[Excerpts from a dataset]
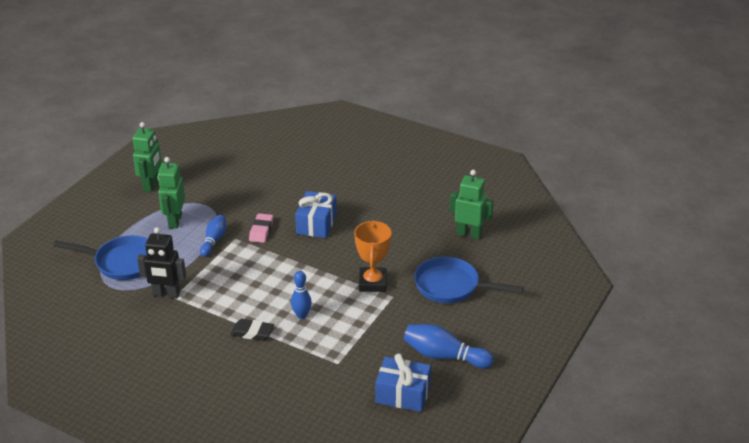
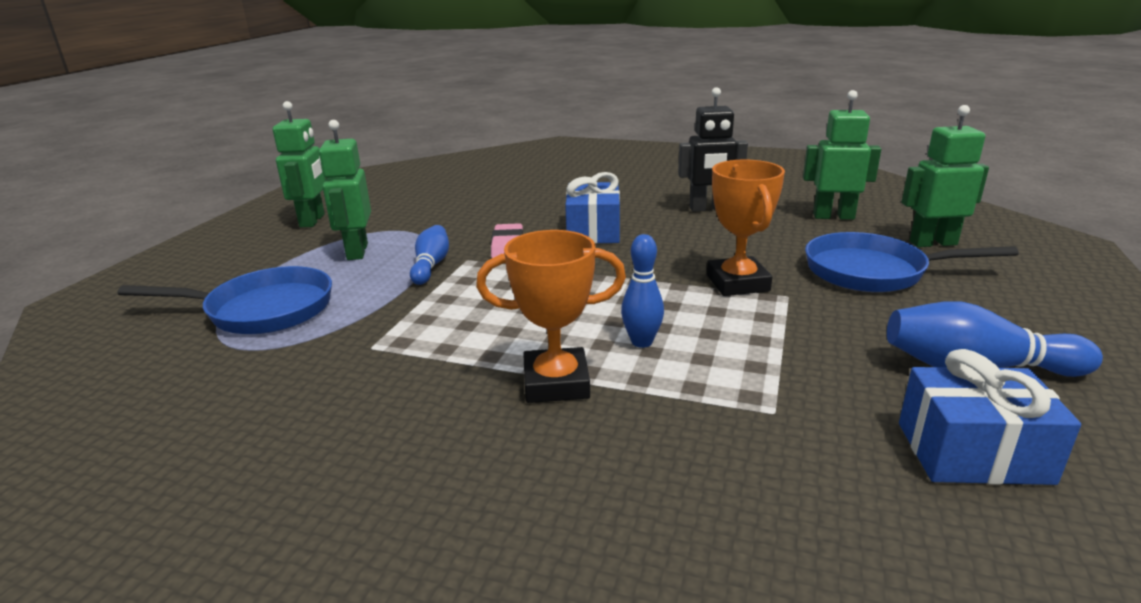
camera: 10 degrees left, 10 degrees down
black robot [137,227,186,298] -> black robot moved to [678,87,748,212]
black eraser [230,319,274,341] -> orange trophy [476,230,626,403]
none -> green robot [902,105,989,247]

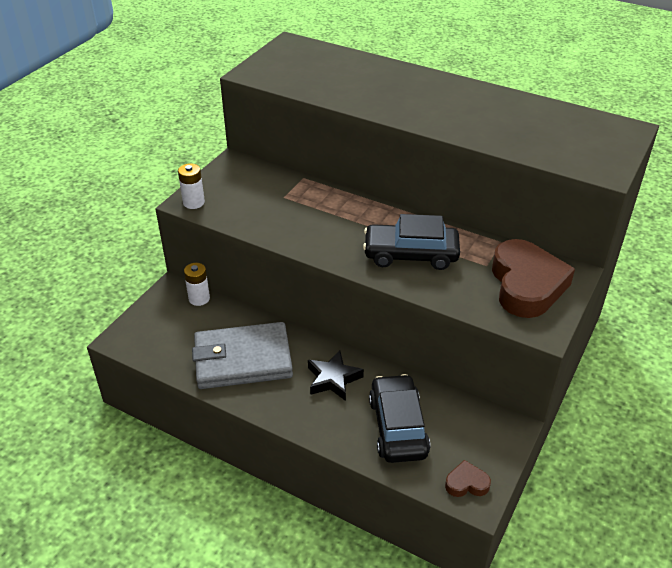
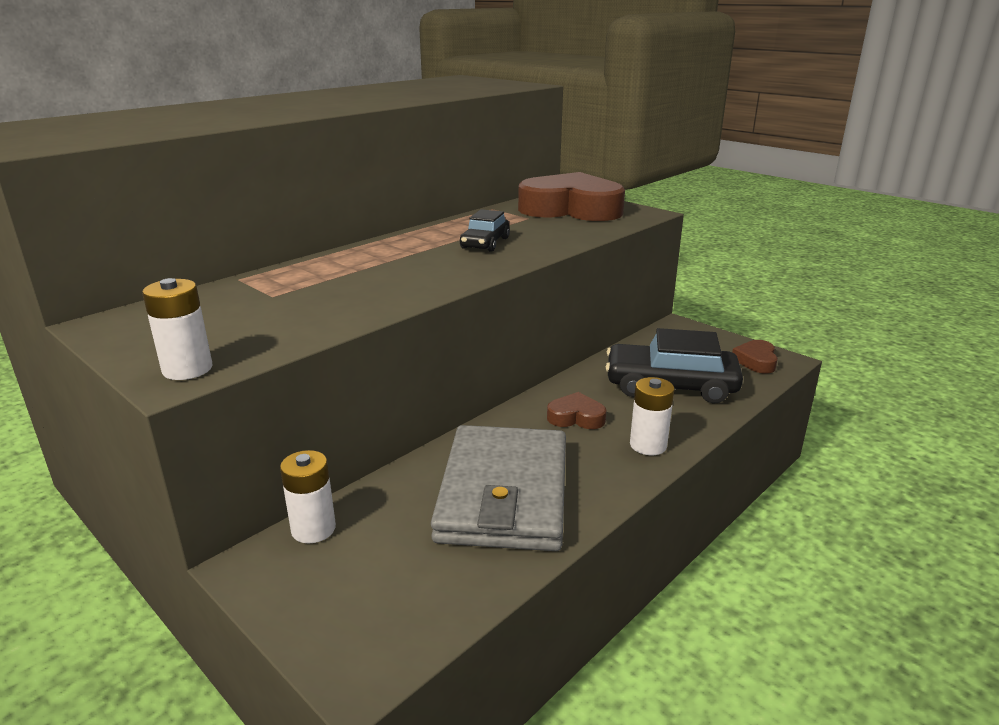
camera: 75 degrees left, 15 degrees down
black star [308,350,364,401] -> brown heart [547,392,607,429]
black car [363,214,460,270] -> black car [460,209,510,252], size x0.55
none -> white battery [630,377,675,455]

Requirement:
Among the lines above, which ones include the word "left"? Copy them.

Response to this exercise:
camera: 10 degrees left, 10 degrees down
camera: 75 degrees left, 15 degrees down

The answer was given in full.